* [Exercise requirements]: Type the entries again, word for word.

* [Records shown]:
*** Block opens ***

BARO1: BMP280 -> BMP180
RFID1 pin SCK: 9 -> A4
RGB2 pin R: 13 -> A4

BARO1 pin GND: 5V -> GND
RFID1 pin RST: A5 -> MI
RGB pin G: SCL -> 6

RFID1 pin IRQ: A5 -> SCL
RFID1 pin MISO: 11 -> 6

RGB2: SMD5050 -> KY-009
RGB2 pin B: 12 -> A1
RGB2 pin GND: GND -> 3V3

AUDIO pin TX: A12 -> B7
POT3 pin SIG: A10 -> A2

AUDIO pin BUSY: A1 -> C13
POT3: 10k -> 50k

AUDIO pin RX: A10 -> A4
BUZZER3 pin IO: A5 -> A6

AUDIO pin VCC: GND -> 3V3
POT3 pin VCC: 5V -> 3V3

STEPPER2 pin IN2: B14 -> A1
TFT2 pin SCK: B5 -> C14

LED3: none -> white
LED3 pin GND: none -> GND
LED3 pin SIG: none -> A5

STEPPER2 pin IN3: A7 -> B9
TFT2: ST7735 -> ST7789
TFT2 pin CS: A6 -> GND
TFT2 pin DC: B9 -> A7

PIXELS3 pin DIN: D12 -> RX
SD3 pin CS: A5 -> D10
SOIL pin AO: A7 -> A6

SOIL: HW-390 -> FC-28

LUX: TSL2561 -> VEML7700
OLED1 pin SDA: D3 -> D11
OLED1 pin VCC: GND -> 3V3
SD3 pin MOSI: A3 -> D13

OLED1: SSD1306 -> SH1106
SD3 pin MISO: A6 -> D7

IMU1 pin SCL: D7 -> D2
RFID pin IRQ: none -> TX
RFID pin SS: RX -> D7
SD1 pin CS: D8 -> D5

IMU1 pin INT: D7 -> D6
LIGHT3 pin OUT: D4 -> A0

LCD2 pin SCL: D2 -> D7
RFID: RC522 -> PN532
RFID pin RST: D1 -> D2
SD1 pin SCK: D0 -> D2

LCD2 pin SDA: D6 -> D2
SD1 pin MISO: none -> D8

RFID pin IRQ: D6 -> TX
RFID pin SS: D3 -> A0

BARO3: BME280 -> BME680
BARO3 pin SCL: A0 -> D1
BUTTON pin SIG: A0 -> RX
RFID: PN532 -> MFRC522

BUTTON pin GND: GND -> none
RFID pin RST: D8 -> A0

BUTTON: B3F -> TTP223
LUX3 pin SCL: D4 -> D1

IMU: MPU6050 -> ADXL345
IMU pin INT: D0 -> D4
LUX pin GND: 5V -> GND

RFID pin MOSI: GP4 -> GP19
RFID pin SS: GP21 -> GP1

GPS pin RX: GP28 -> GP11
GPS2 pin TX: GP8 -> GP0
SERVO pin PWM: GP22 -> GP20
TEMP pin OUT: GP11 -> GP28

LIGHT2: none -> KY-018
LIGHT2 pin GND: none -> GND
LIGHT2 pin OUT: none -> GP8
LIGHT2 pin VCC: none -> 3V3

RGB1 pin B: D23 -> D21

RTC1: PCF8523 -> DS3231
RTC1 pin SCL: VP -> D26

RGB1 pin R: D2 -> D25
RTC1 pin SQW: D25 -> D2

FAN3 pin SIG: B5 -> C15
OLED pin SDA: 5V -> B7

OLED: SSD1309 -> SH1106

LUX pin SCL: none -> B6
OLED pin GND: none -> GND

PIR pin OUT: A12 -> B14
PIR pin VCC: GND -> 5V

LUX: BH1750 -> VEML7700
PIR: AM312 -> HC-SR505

*** Block closes ***

* [Written reply]:
BARO1: BMP280 -> BMP180
RFID1 pin SCK: 9 -> A4
RGB2 pin R: 13 -> A4

BARO1 pin GND: 5V -> GND
RFID1 pin RST: A5 -> MI
RGB pin G: SCL -> 6

RFID1 pin IRQ: A5 -> SCL
RFID1 pin MISO: 11 -> 6

RGB2: SMD5050 -> KY-009
RGB2 pin B: 12 -> A1
RGB2 pin GND: GND -> 3V3

AUDIO pin TX: A12 -> B7
POT3 pin SIG: A10 -> A2

AUDIO pin BUSY: A1 -> C13
POT3: 10k -> 50k

AUDIO pin RX: A10 -> A4
BUZZER3 pin IO: A5 -> A6

AUDIO pin VCC: GND -> 3V3
POT3 pin VCC: 5V -> 3V3

STEPPER2 pin IN2: B14 -> A1
TFT2 pin SCK: B5 -> C14

LED3: none -> white
LED3 pin GND: none -> GND
LED3 pin SIG: none -> A5

STEPPER2 pin IN3: A7 -> B9
TFT2: ST7735 -> ST7789
TFT2 pin CS: A6 -> GND
TFT2 pin DC: B9 -> A7

PIXELS3 pin DIN: D12 -> RX
SD3 pin CS: A5 -> D10
SOIL pin AO: A7 -> A6

SOIL: HW-390 -> FC-28

LUX: TSL2561 -> VEML7700
OLED1 pin SDA: D3 -> D11
OLED1 pin VCC: GND -> 3V3
SD3 pin MOSI: A3 -> D13

OLED1: SSD1306 -> SH1106
SD3 pin MISO: A6 -> D7

IMU1 pin SCL: D7 -> D2
RFID pin IRQ: none -> TX
RFID pin SS: RX -> D7
SD1 pin CS: D8 -> D5

IMU1 pin INT: D7 -> D6
LIGHT3 pin OUT: D4 -> A0

LCD2 pin SCL: D2 -> D7
RFID: RC522 -> PN532
RFID pin RST: D1 -> D2
SD1 pin SCK: D0 -> D2

LCD2 pin SDA: D6 -> D2
SD1 pin MISO: none -> D8

RFID pin IRQ: D6 -> TX
RFID pin SS: D3 -> A0

BARO3: BME280 -> BME680
BARO3 pin SCL: A0 -> D1
BUTTON pin SIG: A0 -> RX
RFID: PN532 -> MFRC522

BUTTON pin GND: GND -> none
RFID pin RST: D8 -> A0

BUTTON: B3F -> TTP223
LUX3 pin SCL: D4 -> D1

IMU: MPU6050 -> ADXL345
IMU pin INT: D0 -> D4
LUX pin GND: 5V -> GND

RFID pin MOSI: GP4 -> GP19
RFID pin SS: GP21 -> GP1

GPS pin RX: GP28 -> GP11
GPS2 pin TX: GP8 -> GP0
SERVO pin PWM: GP22 -> GP20
TEMP pin OUT: GP11 -> GP28

LIGHT2: none -> KY-018
LIGHT2 pin GND: none -> GND
LIGHT2 pin OUT: none -> GP8
LIGHT2 pin VCC: none -> 3V3

RGB1 pin B: D23 -> D21

RTC1: PCF8523 -> DS3231
RTC1 pin SCL: VP -> D26

RGB1 pin R: D2 -> D25
RTC1 pin SQW: D25 -> D2

FAN3 pin SIG: B5 -> C15
OLED pin SDA: 5V -> B7

OLED: SSD1309 -> SH1106

LUX pin SCL: none -> B6
OLED pin GND: none -> GND

PIR pin OUT: A12 -> B14
PIR pin VCC: GND -> 5V

LUX: BH1750 -> VEML7700
PIR: AM312 -> HC-SR505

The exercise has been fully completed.